**MATERIAL FOR THIS EXERCISE**

___

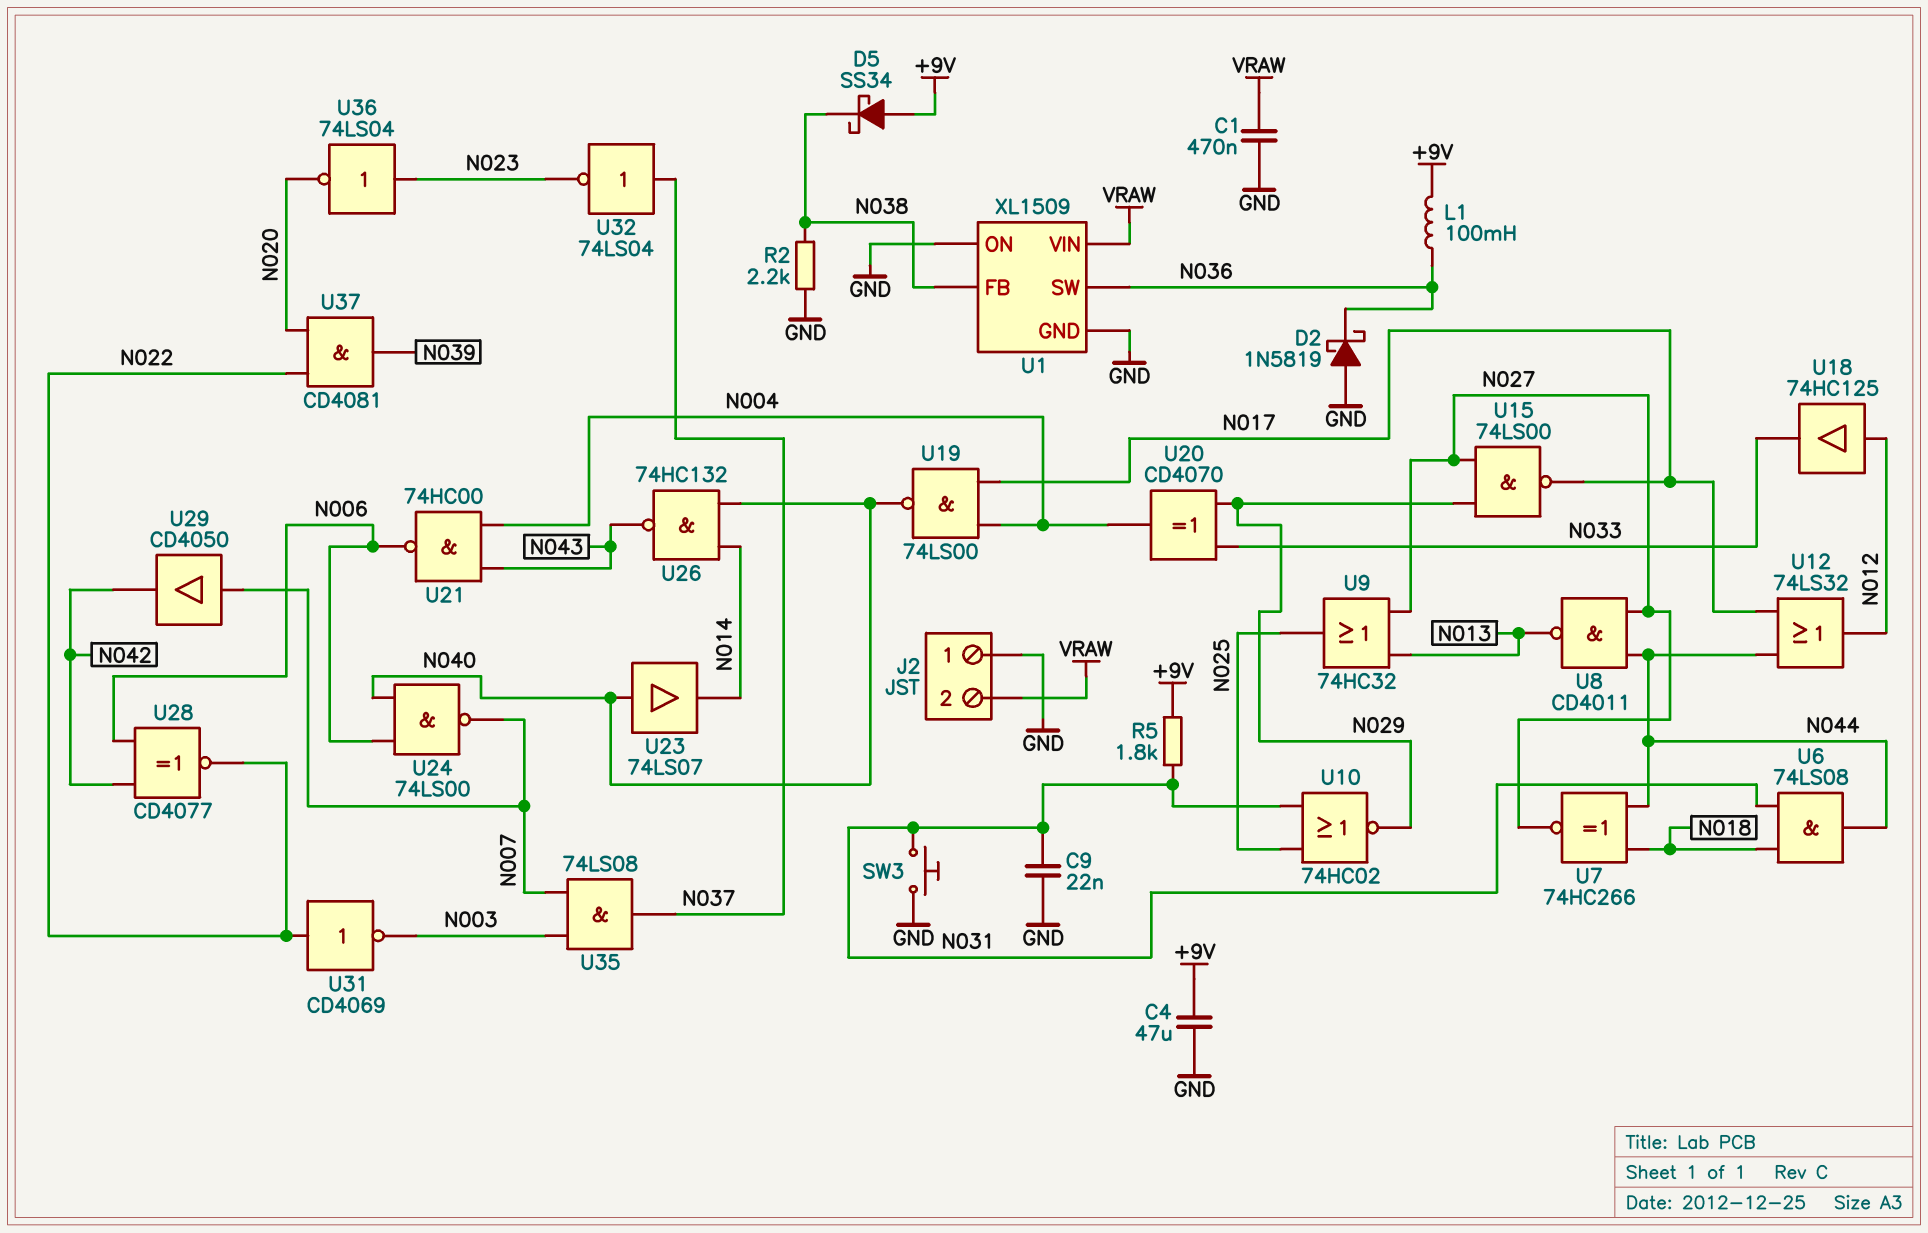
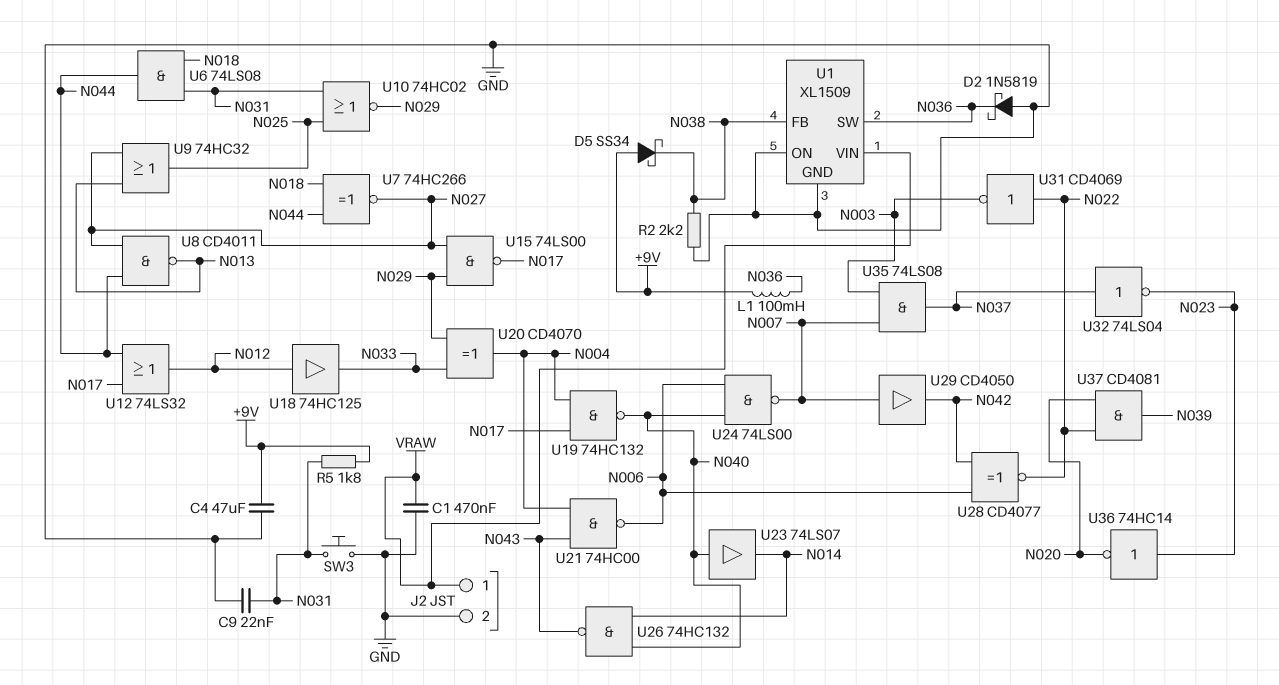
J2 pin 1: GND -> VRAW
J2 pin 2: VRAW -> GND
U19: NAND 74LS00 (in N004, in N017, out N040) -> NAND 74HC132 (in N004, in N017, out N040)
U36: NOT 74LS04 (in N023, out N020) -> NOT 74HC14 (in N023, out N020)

___

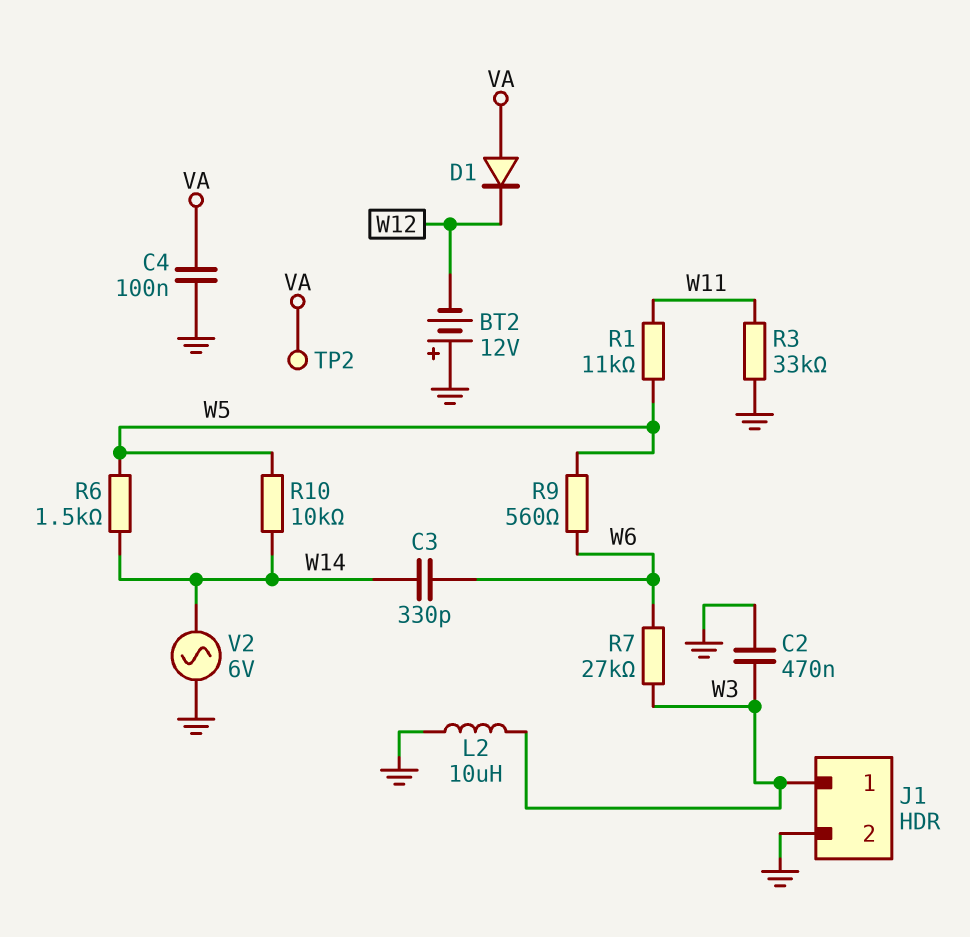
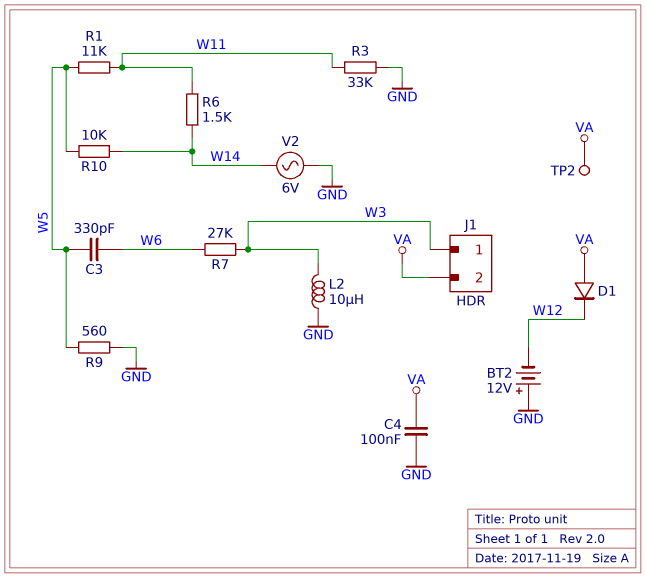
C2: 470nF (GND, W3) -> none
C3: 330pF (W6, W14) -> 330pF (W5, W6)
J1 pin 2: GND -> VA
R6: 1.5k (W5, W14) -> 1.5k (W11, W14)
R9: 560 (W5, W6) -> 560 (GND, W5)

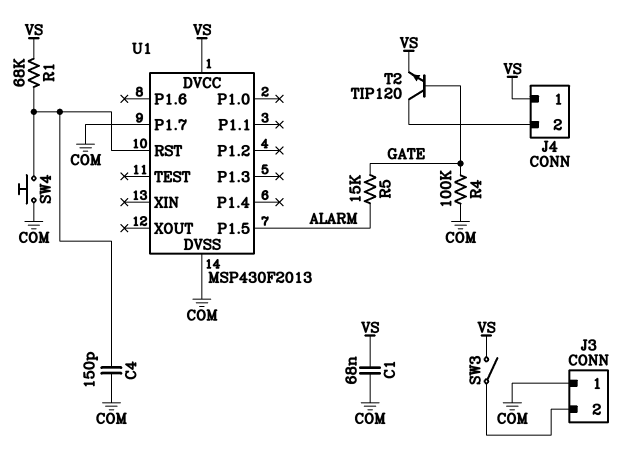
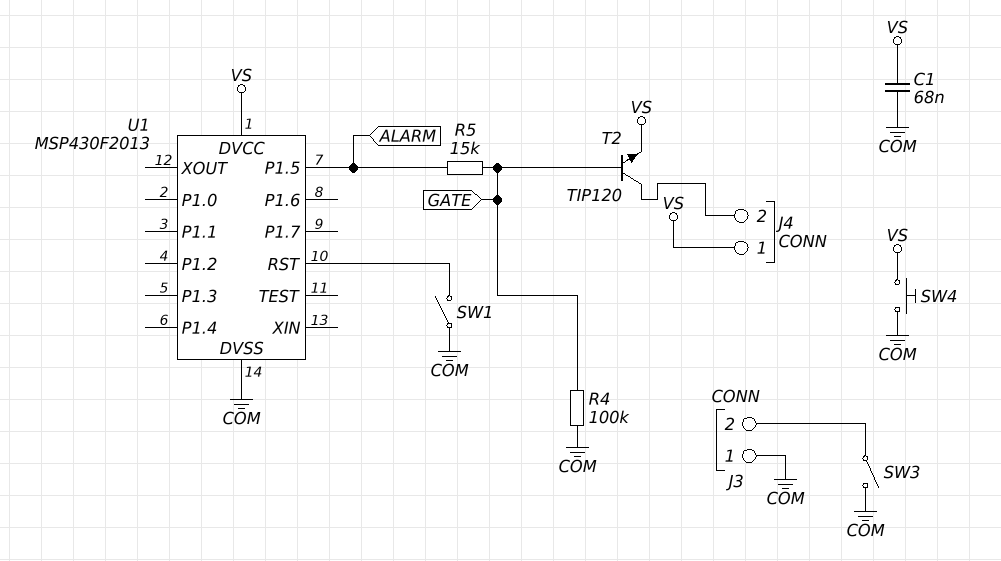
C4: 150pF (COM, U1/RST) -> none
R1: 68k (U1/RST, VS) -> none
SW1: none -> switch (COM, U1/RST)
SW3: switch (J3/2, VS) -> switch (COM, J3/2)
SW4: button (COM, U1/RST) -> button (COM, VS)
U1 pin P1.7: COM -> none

___

**DESCRIPTION OF THE TASK**
Copy the lines above exactly, starting with the line that contains "C3: 330pF (W6, W14) -> 330pF (W5, W6)" and ending with the line that contains "SW3: switch (J3/2, VS) -> switch (COM, J3/2)", and leave out any pictures.

**TASK OUTPUT**
C3: 330pF (W6, W14) -> 330pF (W5, W6)
J1 pin 2: GND -> VA
R6: 1.5k (W5, W14) -> 1.5k (W11, W14)
R9: 560 (W5, W6) -> 560 (GND, W5)

C4: 150pF (COM, U1/RST) -> none
R1: 68k (U1/RST, VS) -> none
SW1: none -> switch (COM, U1/RST)
SW3: switch (J3/2, VS) -> switch (COM, J3/2)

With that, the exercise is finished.